Problem to solve:
Filter the records below down to lines containing "stick".

Exercise material:
*****
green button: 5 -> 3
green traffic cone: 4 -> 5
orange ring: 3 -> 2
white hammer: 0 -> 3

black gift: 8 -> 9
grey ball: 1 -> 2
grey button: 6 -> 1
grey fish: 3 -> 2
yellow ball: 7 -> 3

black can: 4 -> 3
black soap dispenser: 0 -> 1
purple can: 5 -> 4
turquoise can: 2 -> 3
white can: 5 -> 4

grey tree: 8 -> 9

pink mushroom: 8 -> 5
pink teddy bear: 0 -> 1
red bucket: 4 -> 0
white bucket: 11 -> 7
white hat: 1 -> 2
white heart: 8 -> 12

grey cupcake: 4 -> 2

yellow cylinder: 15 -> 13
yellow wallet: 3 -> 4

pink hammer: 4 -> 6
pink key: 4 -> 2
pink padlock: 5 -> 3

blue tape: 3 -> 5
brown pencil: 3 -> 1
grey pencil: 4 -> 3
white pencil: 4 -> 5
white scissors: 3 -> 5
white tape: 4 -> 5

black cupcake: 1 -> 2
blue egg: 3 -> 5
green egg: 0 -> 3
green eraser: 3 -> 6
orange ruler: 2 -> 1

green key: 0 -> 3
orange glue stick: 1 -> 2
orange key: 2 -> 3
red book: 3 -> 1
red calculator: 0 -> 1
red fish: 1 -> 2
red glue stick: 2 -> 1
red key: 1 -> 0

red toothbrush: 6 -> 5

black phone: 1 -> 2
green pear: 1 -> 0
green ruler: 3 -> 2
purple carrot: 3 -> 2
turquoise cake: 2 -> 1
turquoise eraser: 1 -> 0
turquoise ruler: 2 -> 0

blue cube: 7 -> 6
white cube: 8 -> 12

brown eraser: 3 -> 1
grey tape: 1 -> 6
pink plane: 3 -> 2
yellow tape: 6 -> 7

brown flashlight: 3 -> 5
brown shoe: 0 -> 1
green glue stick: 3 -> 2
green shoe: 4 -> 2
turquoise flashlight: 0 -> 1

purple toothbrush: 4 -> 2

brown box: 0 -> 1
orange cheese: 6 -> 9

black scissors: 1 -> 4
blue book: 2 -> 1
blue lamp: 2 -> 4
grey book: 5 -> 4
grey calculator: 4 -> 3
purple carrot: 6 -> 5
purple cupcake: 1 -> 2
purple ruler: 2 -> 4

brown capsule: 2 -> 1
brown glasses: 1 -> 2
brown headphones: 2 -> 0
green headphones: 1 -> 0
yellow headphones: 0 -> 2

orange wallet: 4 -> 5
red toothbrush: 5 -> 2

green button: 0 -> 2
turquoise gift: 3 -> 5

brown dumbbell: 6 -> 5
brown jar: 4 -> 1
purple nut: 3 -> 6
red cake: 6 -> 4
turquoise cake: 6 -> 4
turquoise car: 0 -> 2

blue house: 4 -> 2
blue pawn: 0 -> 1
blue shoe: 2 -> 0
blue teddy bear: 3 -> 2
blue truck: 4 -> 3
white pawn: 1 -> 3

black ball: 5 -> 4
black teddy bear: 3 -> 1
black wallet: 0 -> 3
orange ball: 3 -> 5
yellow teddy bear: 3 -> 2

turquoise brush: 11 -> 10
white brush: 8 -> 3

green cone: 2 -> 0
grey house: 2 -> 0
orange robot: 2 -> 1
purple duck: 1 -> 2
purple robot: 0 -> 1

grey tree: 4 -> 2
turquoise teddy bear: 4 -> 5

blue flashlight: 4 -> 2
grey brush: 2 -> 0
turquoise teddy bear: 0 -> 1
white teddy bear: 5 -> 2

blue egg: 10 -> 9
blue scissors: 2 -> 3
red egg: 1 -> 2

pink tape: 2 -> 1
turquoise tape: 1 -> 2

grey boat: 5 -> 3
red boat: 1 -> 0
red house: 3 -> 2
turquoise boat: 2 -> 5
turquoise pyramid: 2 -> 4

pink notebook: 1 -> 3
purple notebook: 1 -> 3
*****
Answer box:
orange glue stick: 1 -> 2
red glue stick: 2 -> 1
green glue stick: 3 -> 2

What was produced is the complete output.